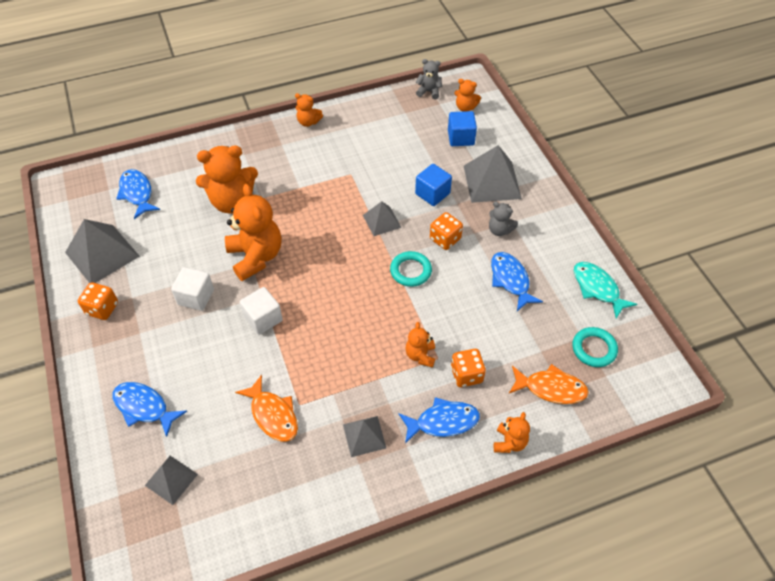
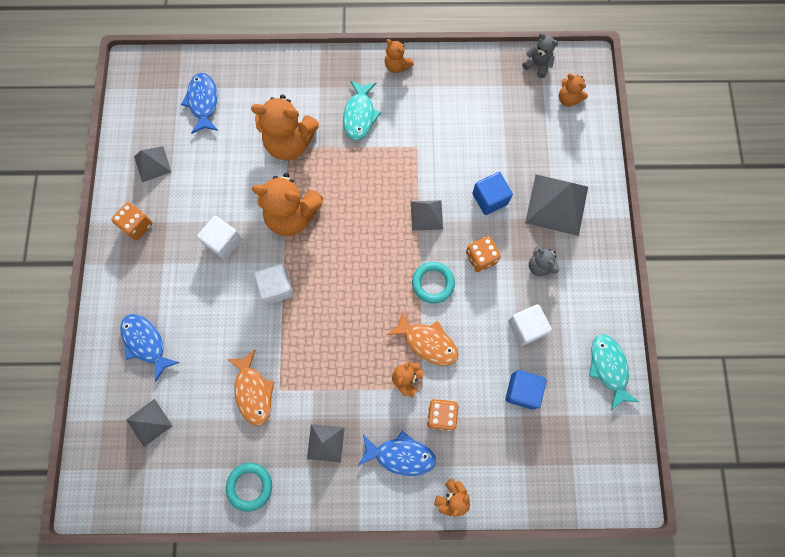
camera: 20 degrees right, 20 degrees up
(102, 254) = (152, 164): grey pyramid -> grey pyramid, size x0.57
(256, 257) = (292, 215): orange teddy bear -> orange teddy bear turned 105 degrees clockwise
(289, 165) = (359, 115): none -> turquoise fish
(461, 138) = (547, 137): blue cube -> blue cube (522, 391)
(510, 280) = (526, 328): blue fish -> white cube
(551, 388) = (514, 459): orange fish -> orange fish (427, 342)
(594, 349) = (574, 433): turquoise ring -> turquoise ring (250, 486)

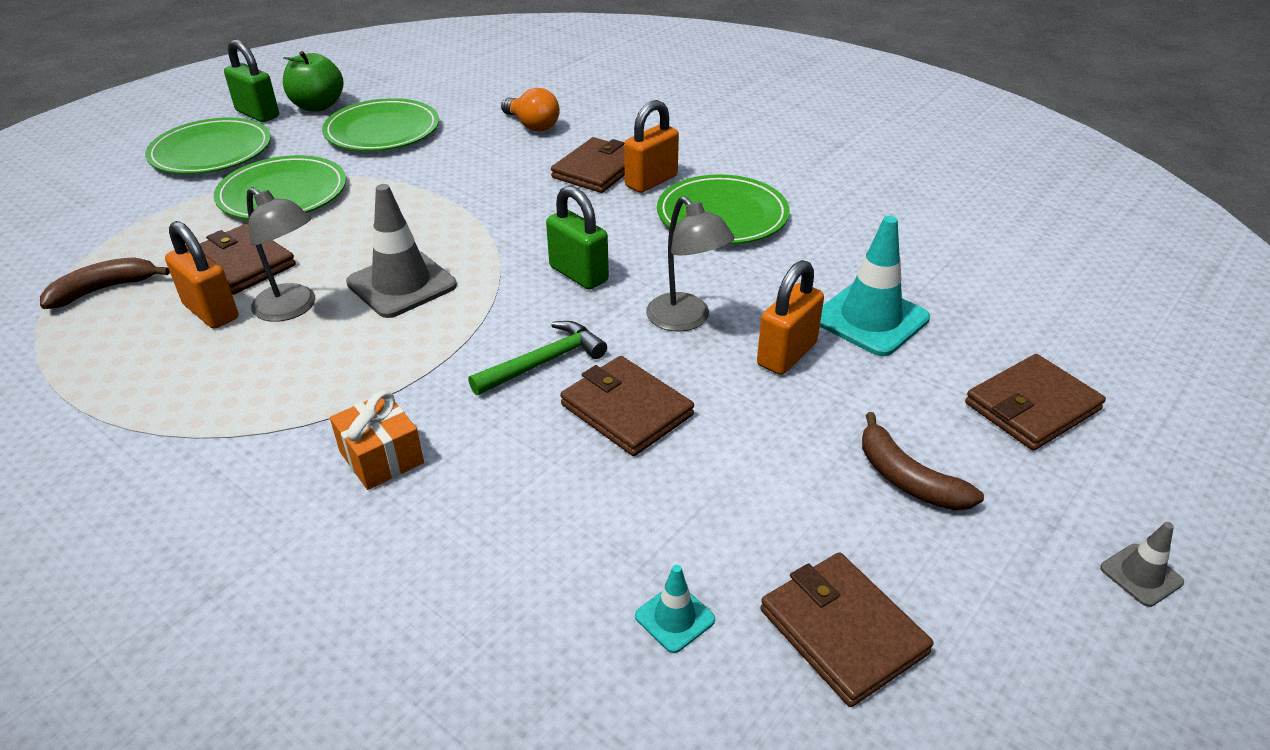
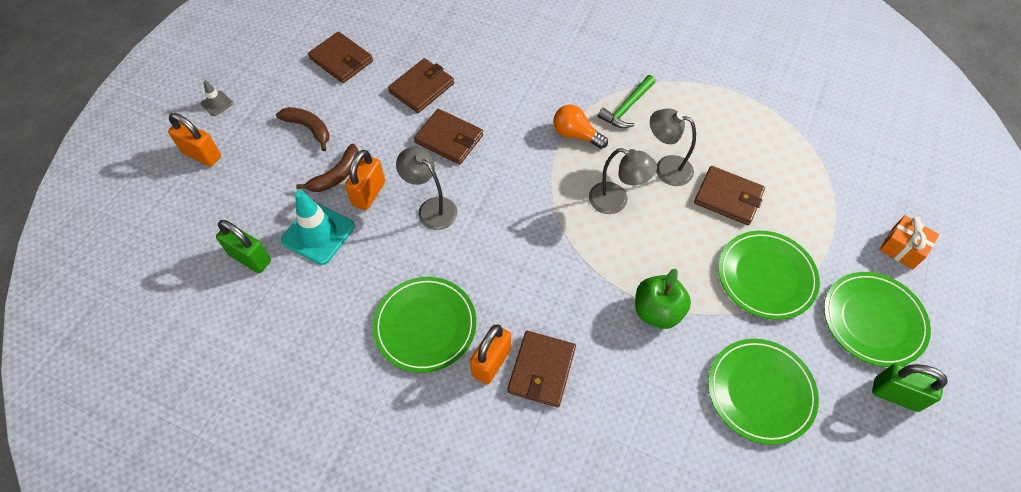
camera: 165 degrees right, 20 degrees up
(104, 289) = (787, 159): brown banana -> brown banana (336, 175)
(211, 312) = (709, 156): orange padlock -> orange padlock (202, 155)
(318, 106) = (854, 425): green apple -> green apple (657, 311)
(381, 457) = (554, 91): orange gift -> orange gift (902, 248)
(401, 284) = (616, 201): grey traffic cone -> grey lamp
(532, 125) = (630, 437): orange light bulb -> orange light bulb (576, 135)
(543, 362) = (503, 159): green hammer -> green hammer (627, 107)
(578, 274) = (510, 235): green padlock -> green padlock (250, 258)
(674, 618) = (405, 52): turquoise traffic cone -> none
(1032, 407) = (236, 184): brown wallet -> brown wallet (421, 88)

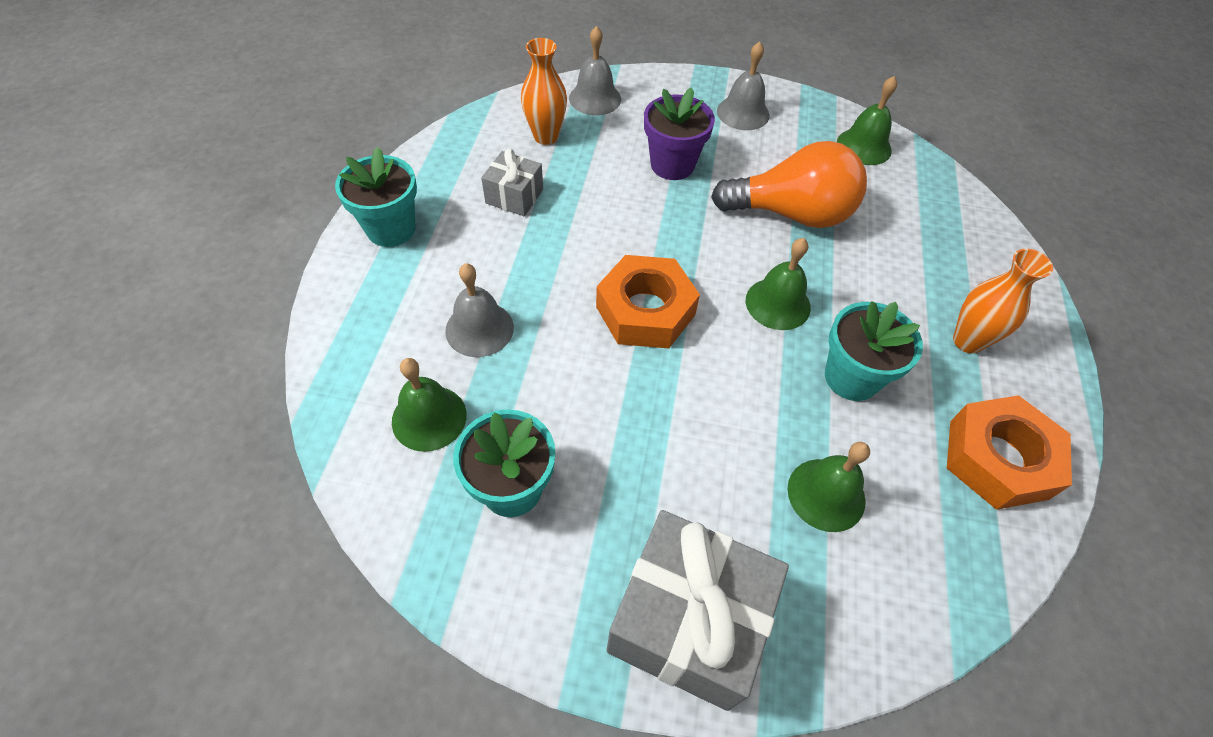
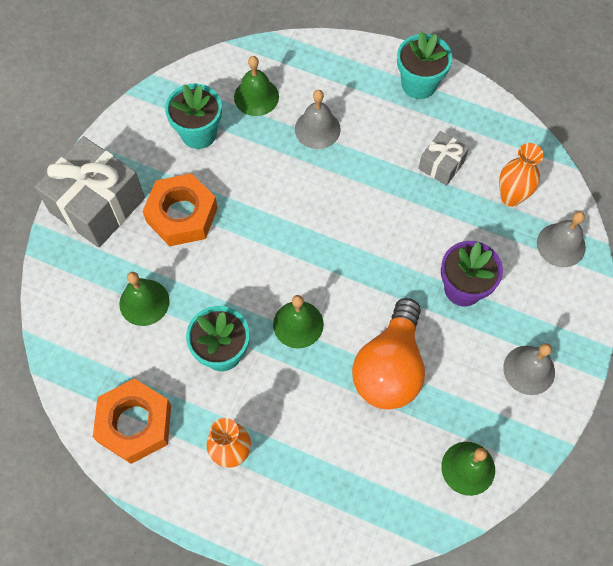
camera: 105 degrees right, 10 degrees up
(645, 311) = (311, 232): orange nut -> orange nut (182, 215)

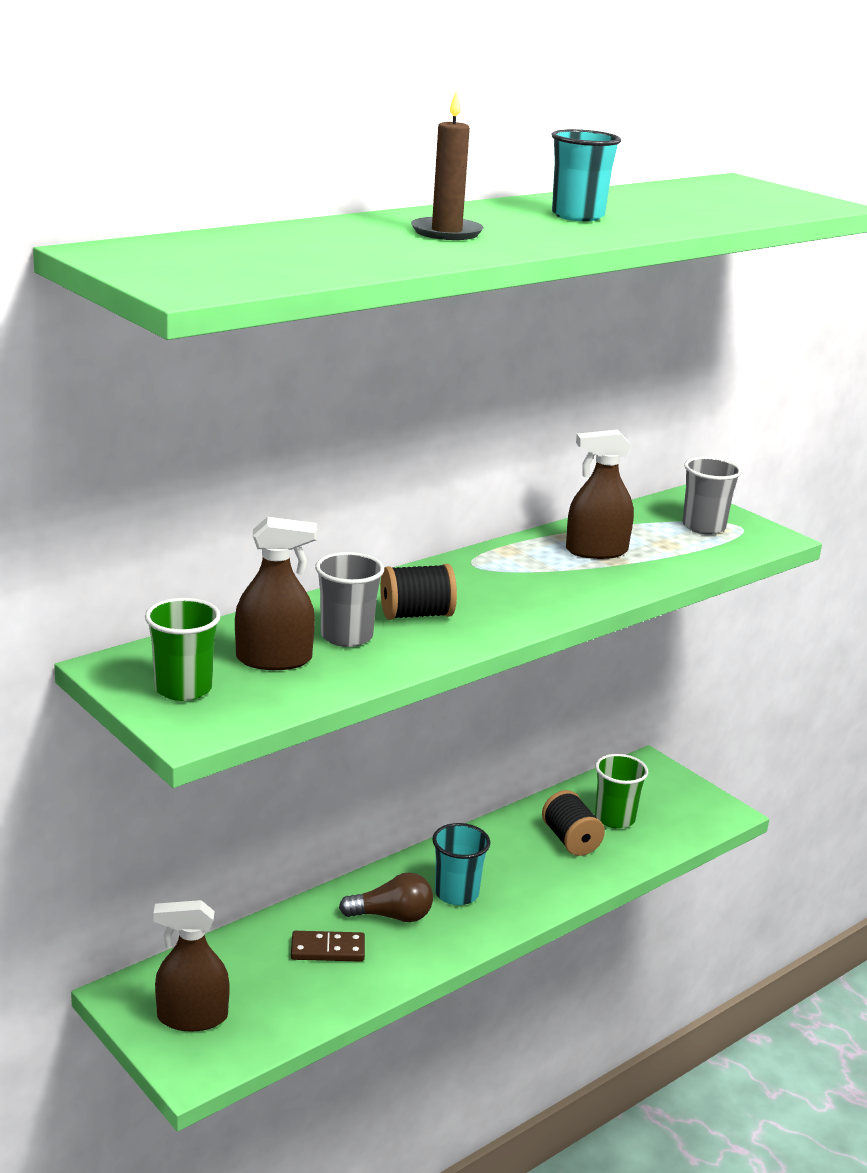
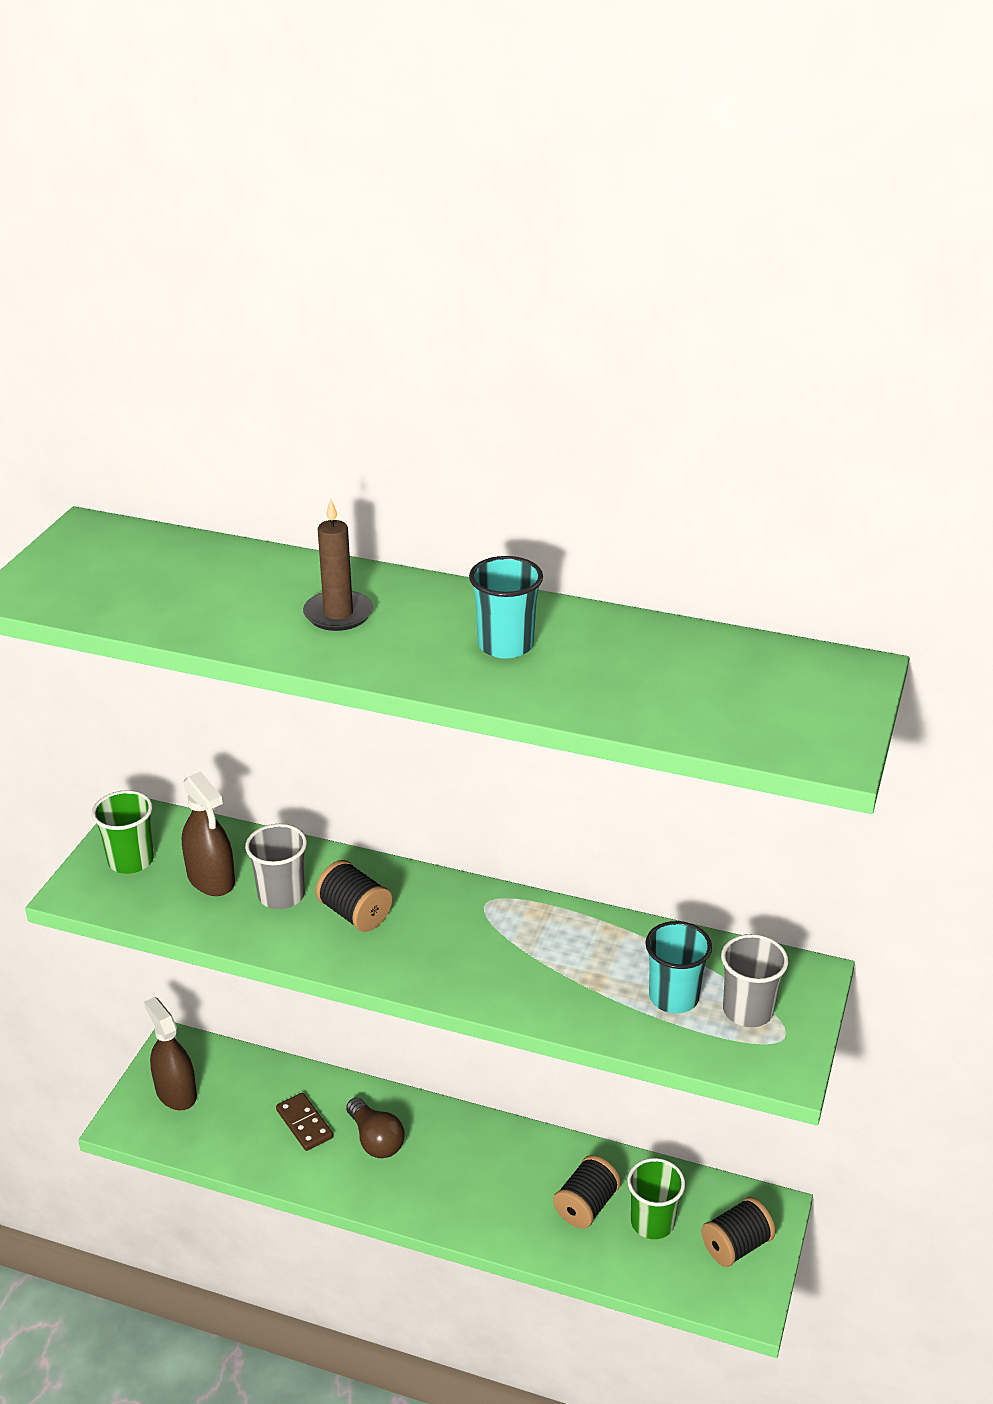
camera: 60 degrees right, 10 degrees up
(456, 893) = (439, 1165): turquoise cup -> turquoise cup (673, 997)
(596, 551) = (600, 962): brown spray bottle -> none
(668, 794) = (736, 1246): none -> black spool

++++

◆ **Goal of the exercise**
Look through the entries above and list every line containing "padlock".

◆ **Exercise output**
(211, 312) = (709, 156): orange padlock -> orange padlock (202, 155)
(578, 274) = (510, 235): green padlock -> green padlock (250, 258)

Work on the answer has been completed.